Change detection data
■ ■ ■ ■ ■ ■ ■

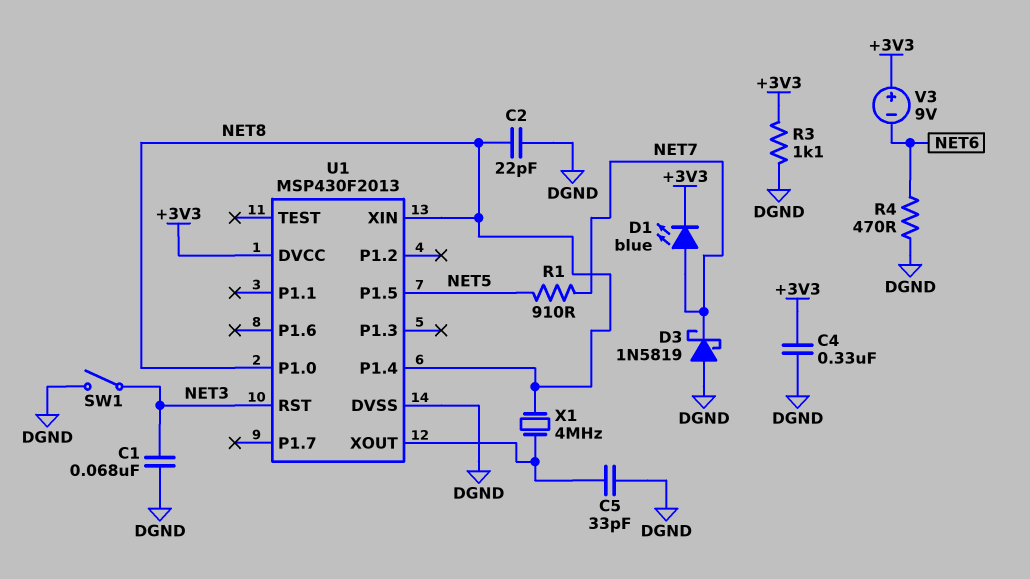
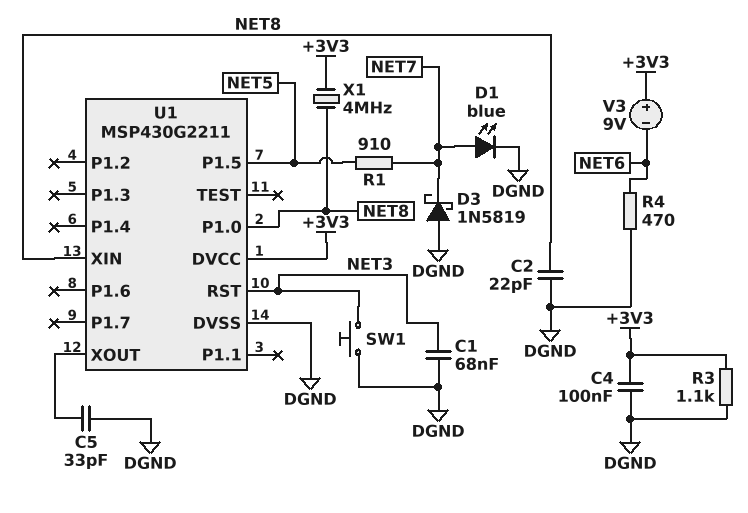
C4: 330nF (+3V3, DGND) -> 100nF (+3V3, DGND)
D1: LED blue (A NET7, K +3V3) -> LED blue (A NET7, K DGND)
SW1: switch (DGND, NET3) -> button (DGND, NET3)
U1: MSP430F2013 -> MSP430G2211
U1 pin P1.4: NET8 -> none
X1: 4MHz (NET8, U1/XOUT) -> 4MHz (+3V3, NET8)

■ ■ ■ ■ ■ ■ ■

Please copy the line holding "U1: MSP430F2013 -> MSP430G2211" and all lines after it to the end of the records, exactly, and nothing else.

U1: MSP430F2013 -> MSP430G2211
U1 pin P1.4: NET8 -> none
X1: 4MHz (NET8, U1/XOUT) -> 4MHz (+3V3, NET8)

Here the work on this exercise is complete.